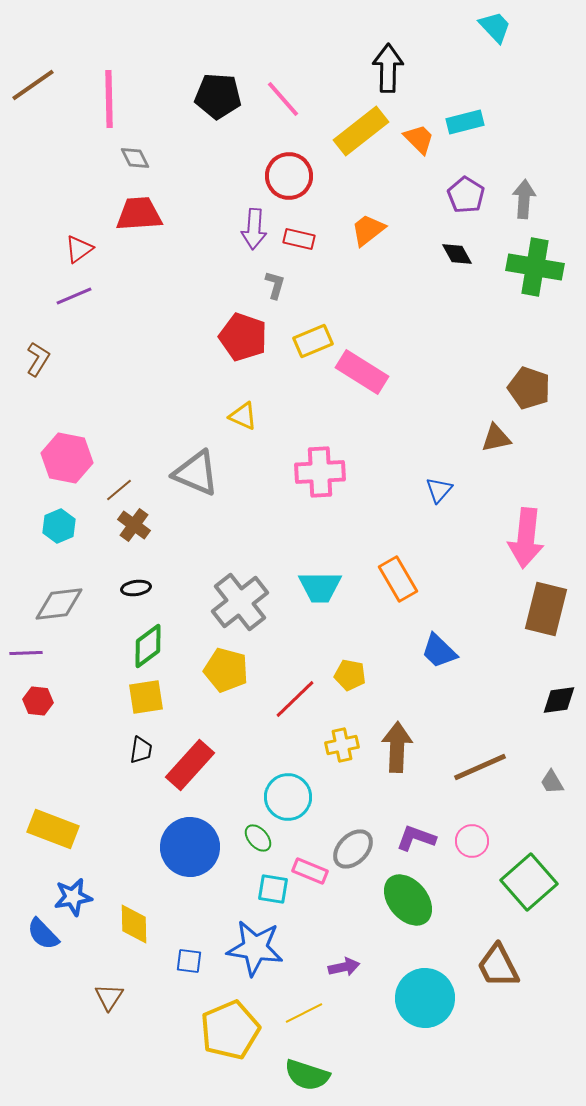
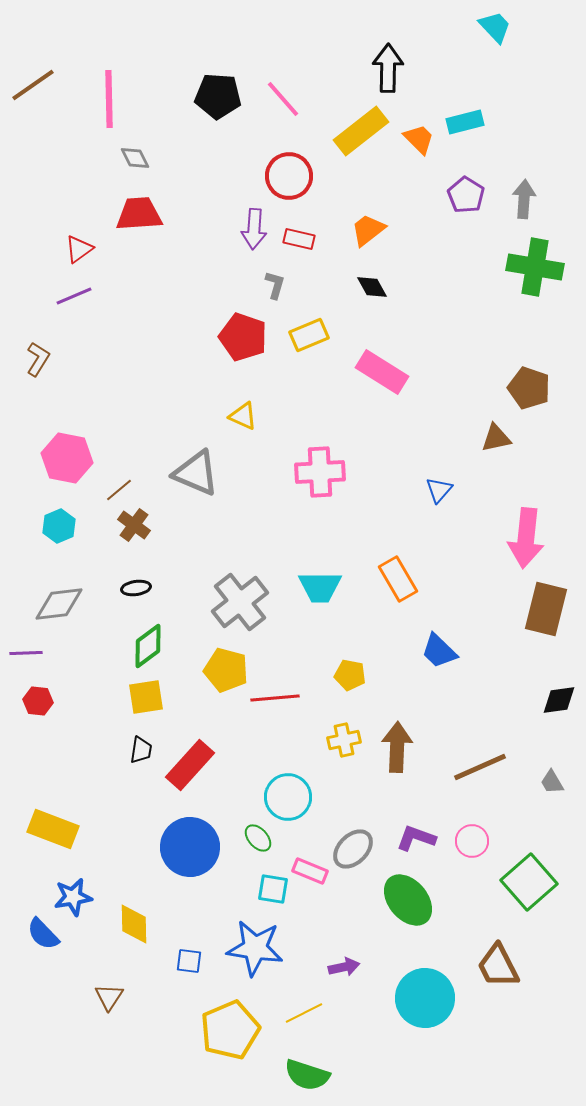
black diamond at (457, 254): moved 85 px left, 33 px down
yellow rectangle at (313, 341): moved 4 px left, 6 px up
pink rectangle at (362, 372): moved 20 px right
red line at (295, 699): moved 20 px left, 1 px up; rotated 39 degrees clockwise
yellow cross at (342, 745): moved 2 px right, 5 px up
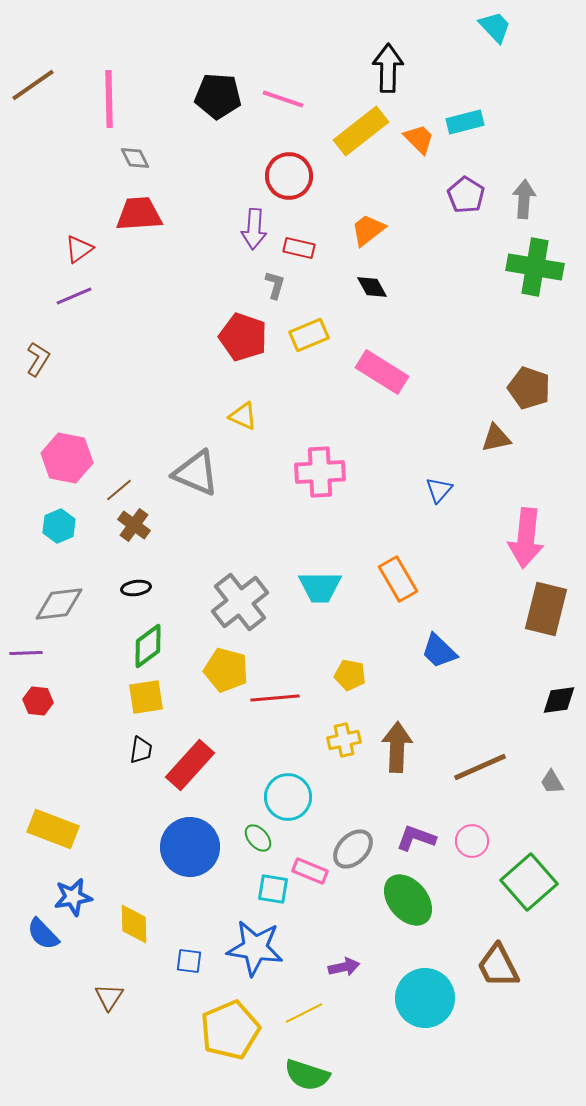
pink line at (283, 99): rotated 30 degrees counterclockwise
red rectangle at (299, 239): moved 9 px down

---+---

**Goal**
Copy out every one of the lines above word for word, and leave out the pictures.

**Solution to the problem**
black diamond at (457, 254): moved 85 px left, 33 px down
yellow rectangle at (313, 341): moved 4 px left, 6 px up
pink rectangle at (362, 372): moved 20 px right
red line at (295, 699): moved 20 px left, 1 px up; rotated 39 degrees clockwise
yellow cross at (342, 745): moved 2 px right, 5 px up
pink line at (283, 99): rotated 30 degrees counterclockwise
red rectangle at (299, 239): moved 9 px down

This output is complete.